[THE TASK] When you reach the line containing "IMG_22.jpg - Viewer: [6,366,534,847]" in the data below, begin returning lines exactly as written, and stop once the line containing "Missing Stock: [1340,851,1547,1241]" has been returned.

[SOURCE DATA]
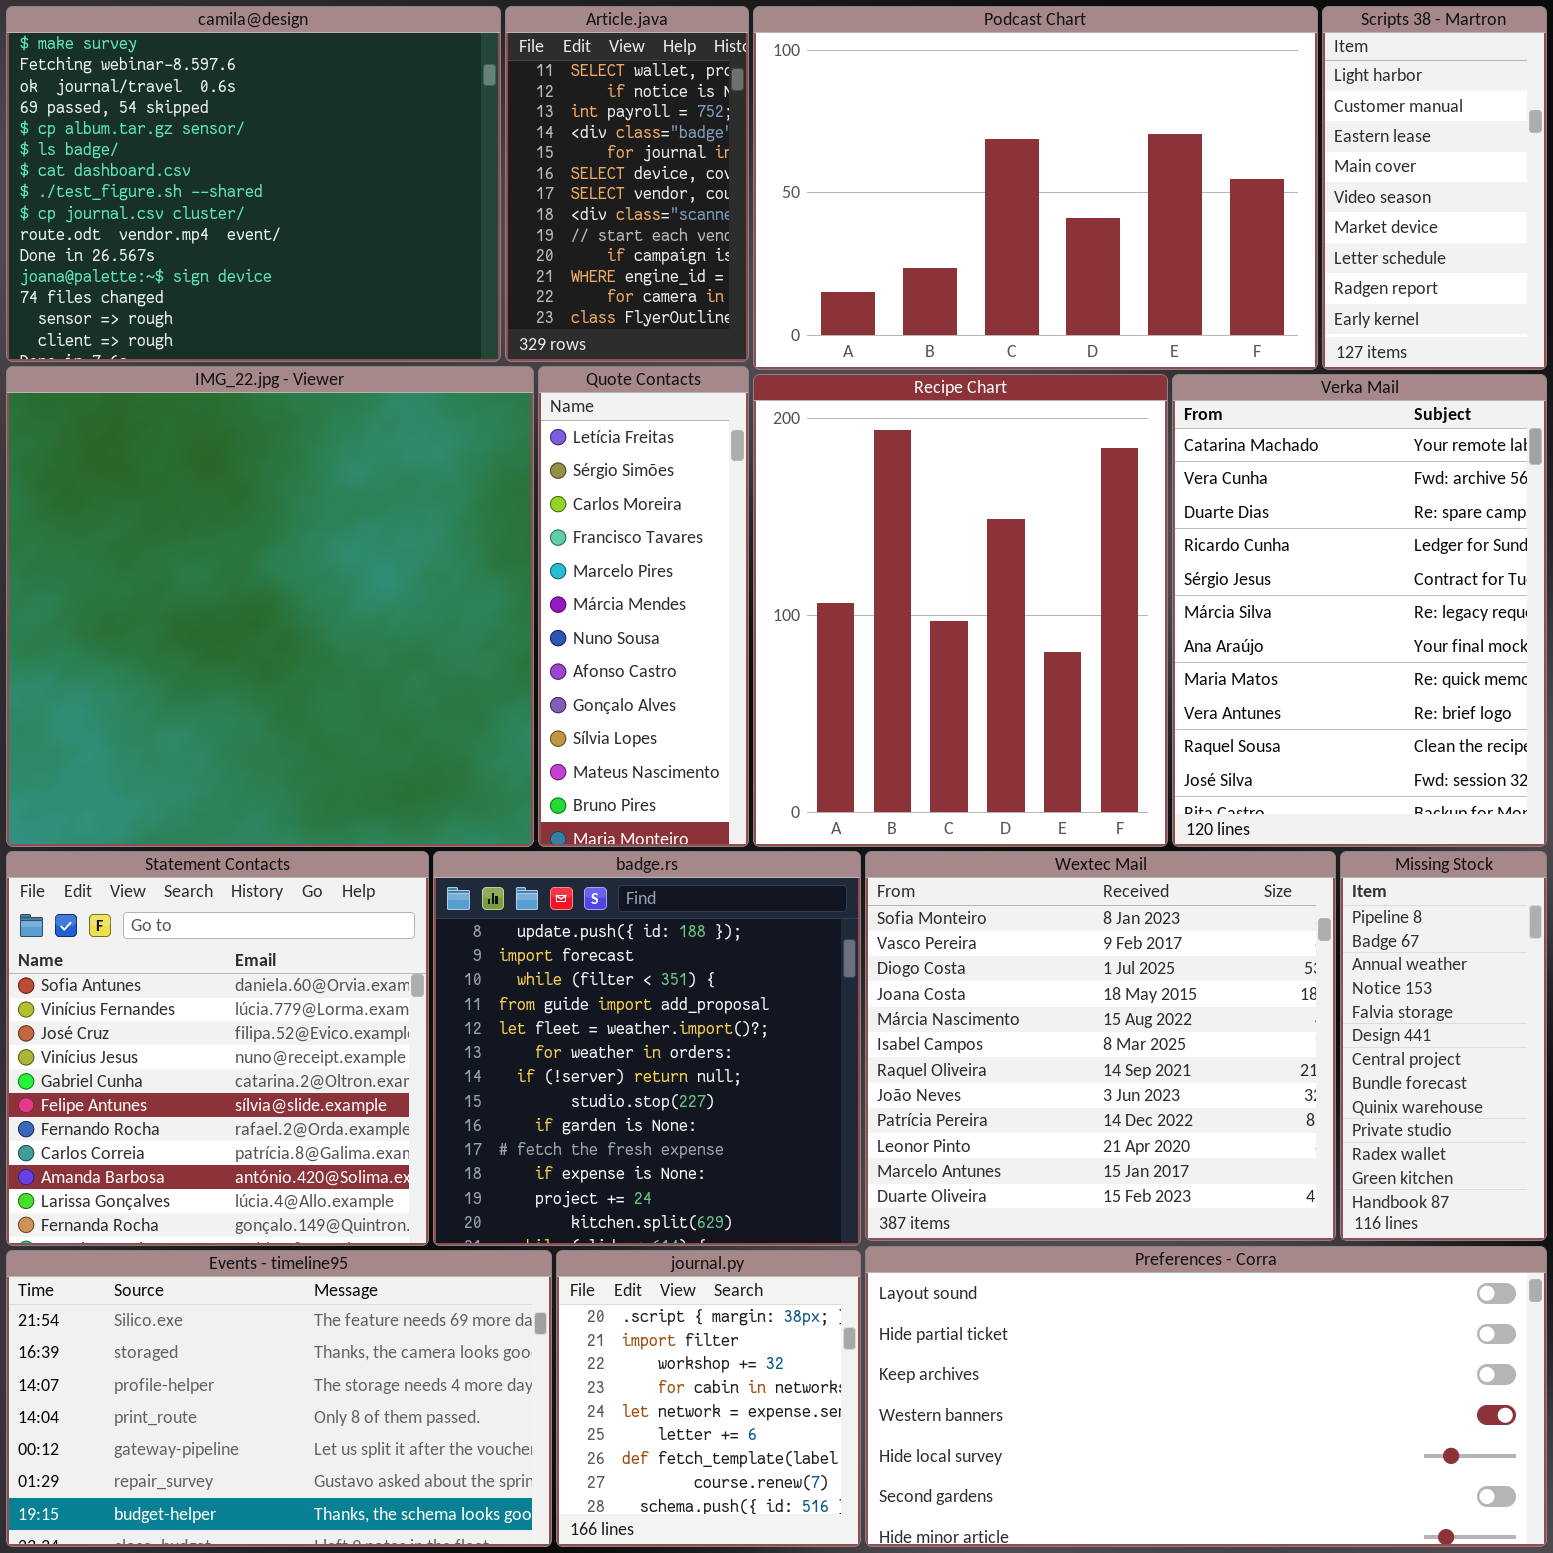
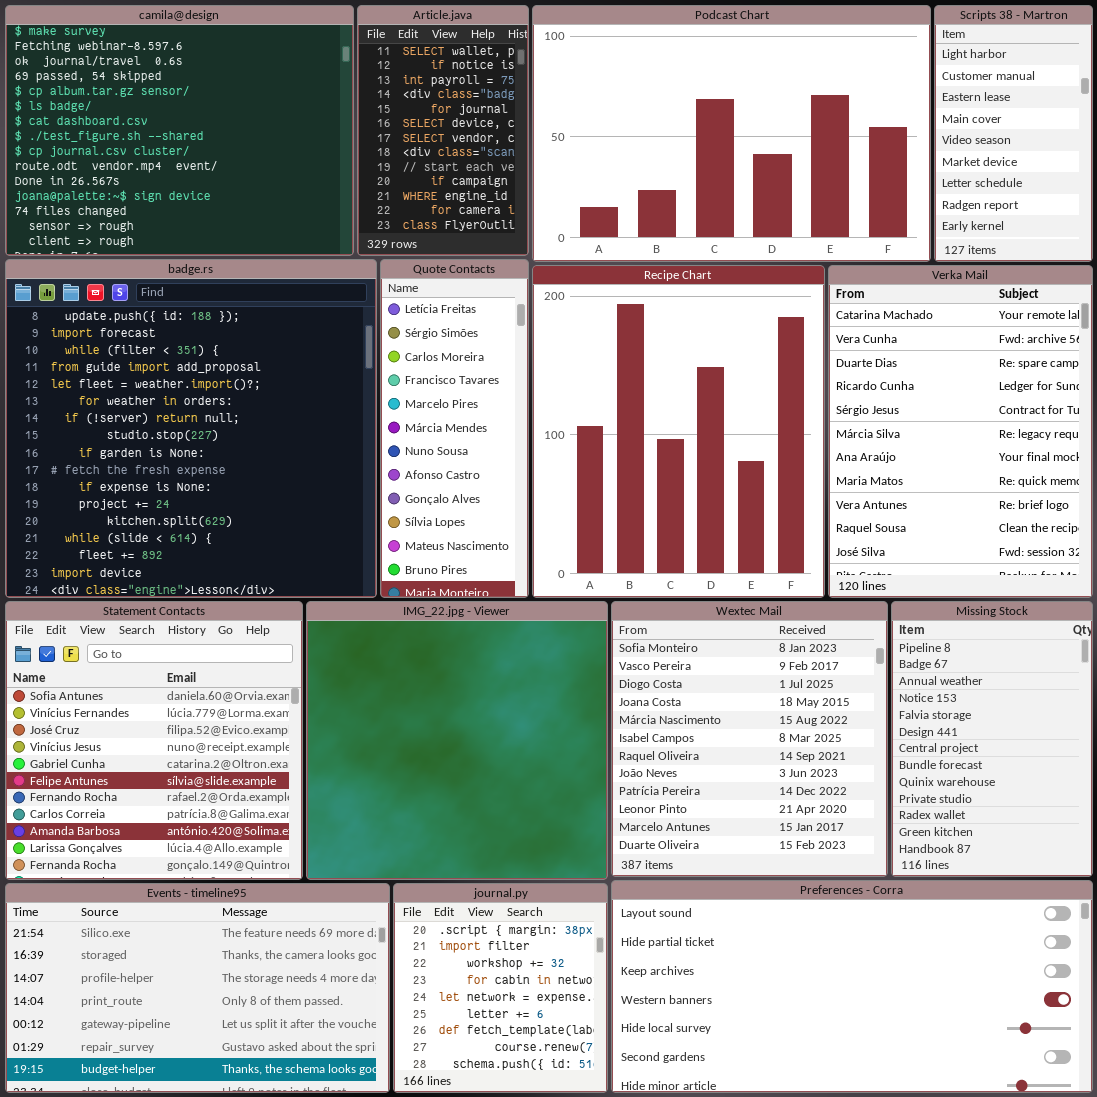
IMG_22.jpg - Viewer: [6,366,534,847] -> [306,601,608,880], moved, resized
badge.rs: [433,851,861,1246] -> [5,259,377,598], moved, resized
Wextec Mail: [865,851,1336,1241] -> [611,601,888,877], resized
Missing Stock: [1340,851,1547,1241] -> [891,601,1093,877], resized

* * *

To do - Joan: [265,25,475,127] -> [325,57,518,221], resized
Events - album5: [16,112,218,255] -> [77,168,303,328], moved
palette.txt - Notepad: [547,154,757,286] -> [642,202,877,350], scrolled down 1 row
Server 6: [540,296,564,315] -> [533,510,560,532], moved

[REPLY]
IMG_22.jpg - Viewer: [6,366,534,847] -> [306,601,608,880], moved, resized
badge.rs: [433,851,861,1246] -> [5,259,377,598], moved, resized
Wextec Mail: [865,851,1336,1241] -> [611,601,888,877], resized
Missing Stock: [1340,851,1547,1241] -> [891,601,1093,877], resized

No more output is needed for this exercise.